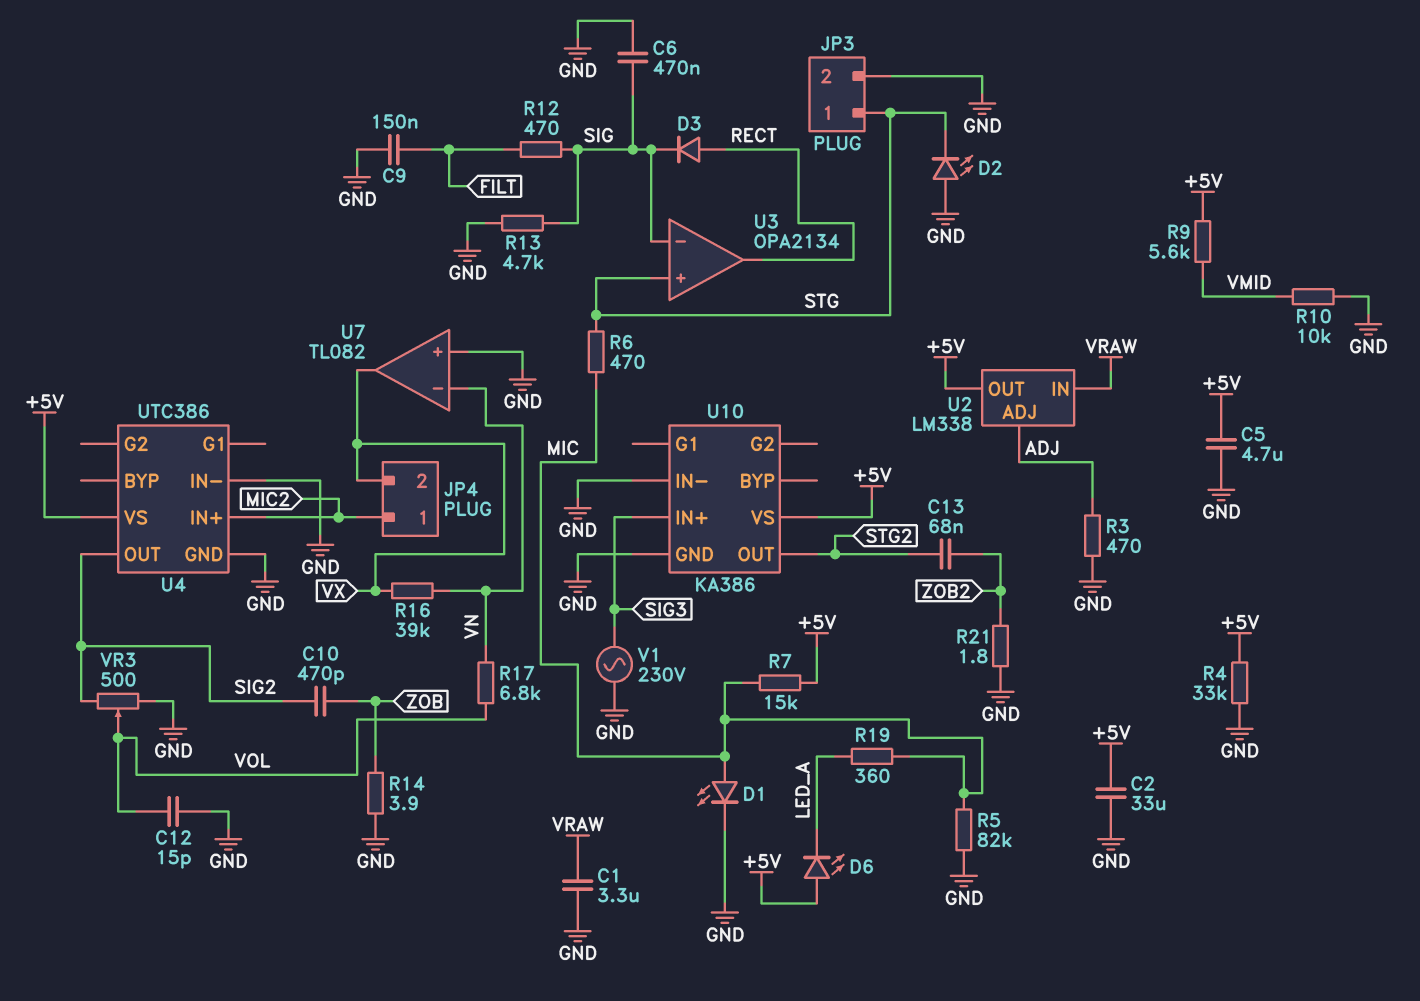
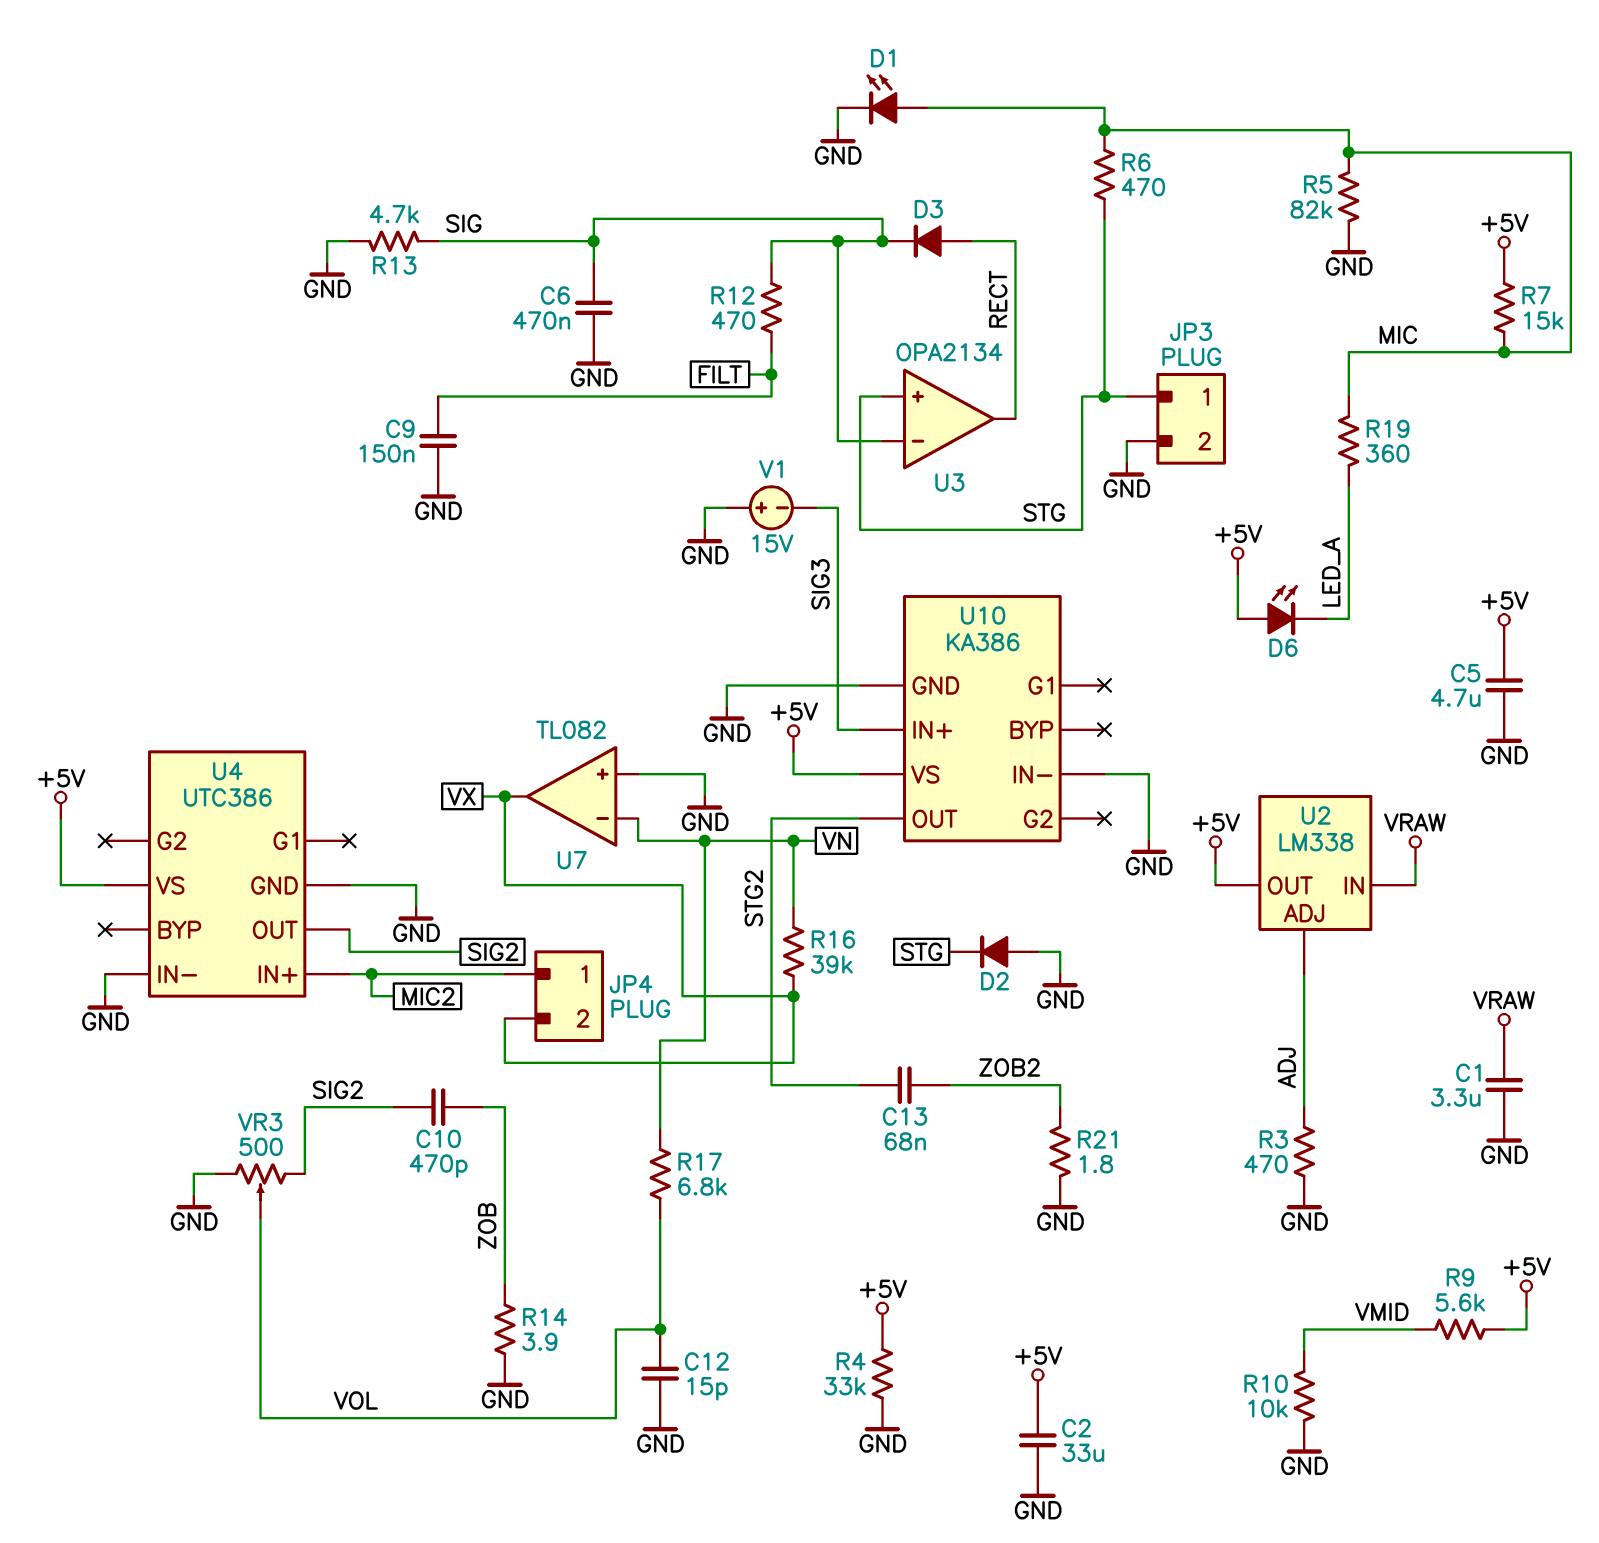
D2: LED (A GND, K STG) -> diode (A GND, K STG)
V1: AC 230V (GND, SIG3) -> 15V (plus GND, minus SIG3)

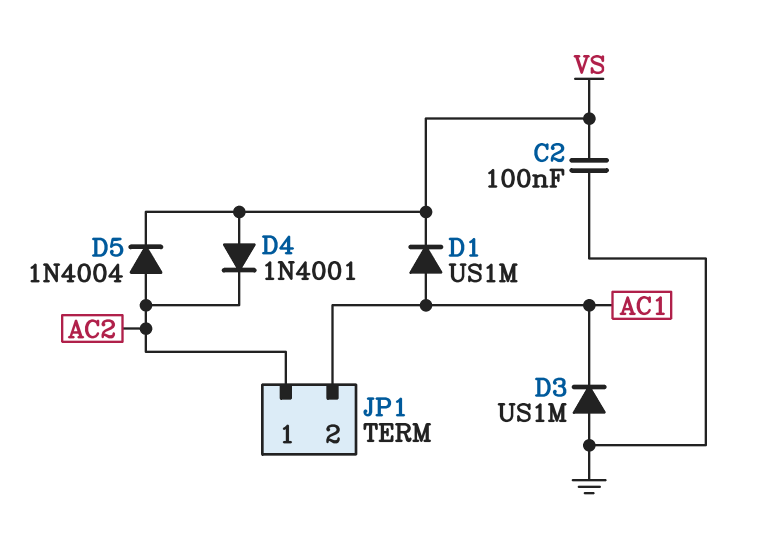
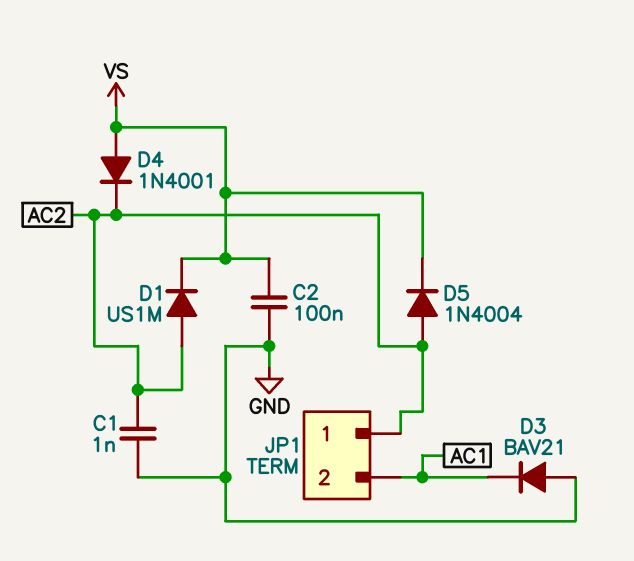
C1: none -> 1nF (AC2, GND)
D1: diode US1M (A AC1, K VS) -> diode US1M (A AC2, K VS)
D3: diode US1M (A GND, K AC1) -> diode BAV21 (A GND, K AC1)

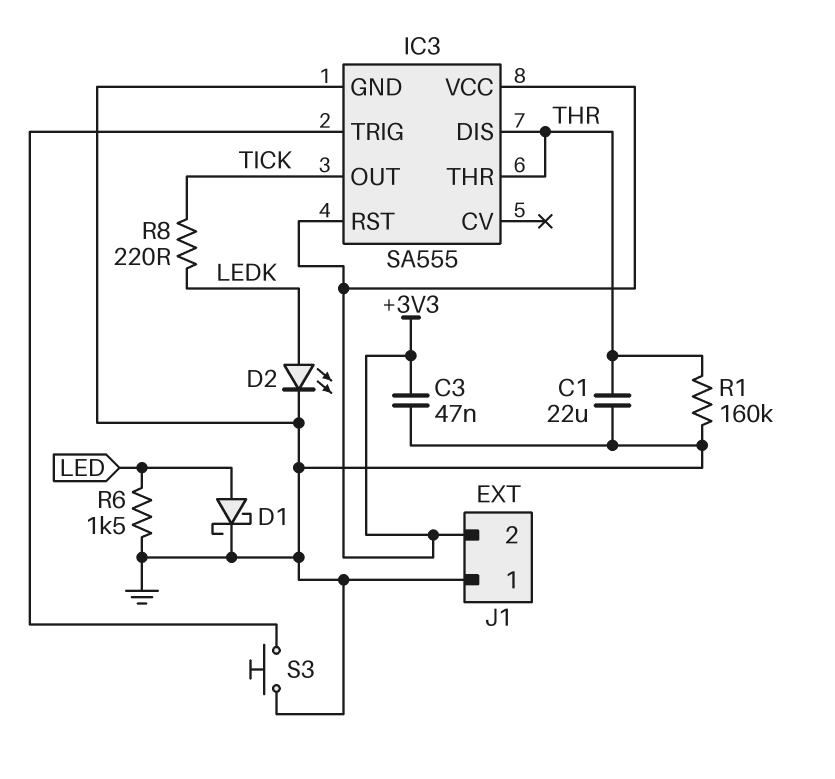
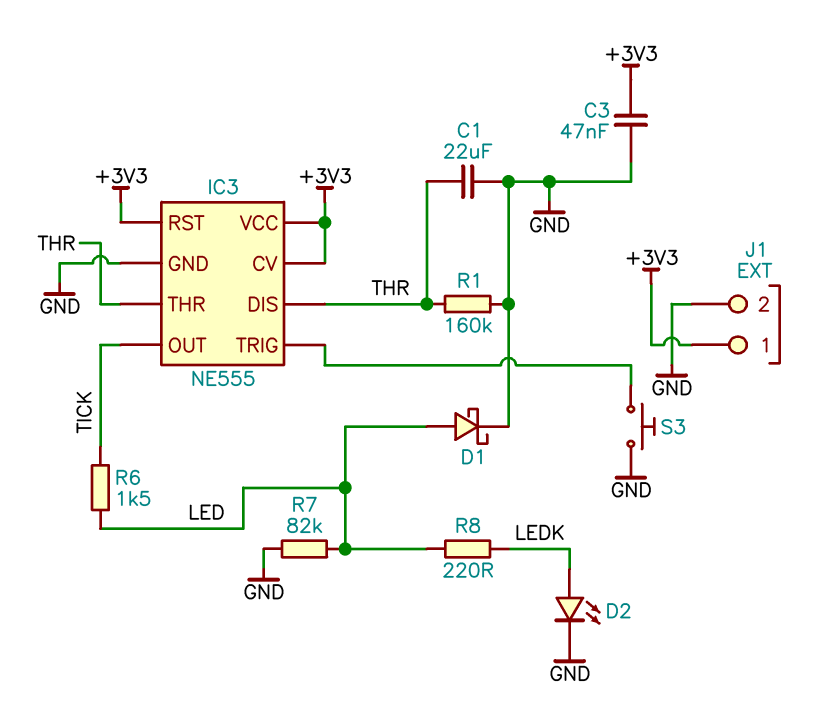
IC3: SA555 -> NE555
IC3 pin CV: none -> +3V3
J1 pin 1: GND -> +3V3
J1 pin 2: +3V3 -> GND
R6: 1.5k (GND, LED) -> 1.5k (LED, TICK)
R7: none -> 82k (GND, LED)
R8: 220 (LEDK, TICK) -> 220 (LED, LEDK)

What needs to be done. Repeat every line of the data exactly, but do not include pictures.

Final answer.
D2: LED (A GND, K STG) -> diode (A GND, K STG)
V1: AC 230V (GND, SIG3) -> 15V (plus GND, minus SIG3)

C1: none -> 1nF (AC2, GND)
D1: diode US1M (A AC1, K VS) -> diode US1M (A AC2, K VS)
D3: diode US1M (A GND, K AC1) -> diode BAV21 (A GND, K AC1)

IC3: SA555 -> NE555
IC3 pin CV: none -> +3V3
J1 pin 1: GND -> +3V3
J1 pin 2: +3V3 -> GND
R6: 1.5k (GND, LED) -> 1.5k (LED, TICK)
R7: none -> 82k (GND, LED)
R8: 220 (LEDK, TICK) -> 220 (LED, LEDK)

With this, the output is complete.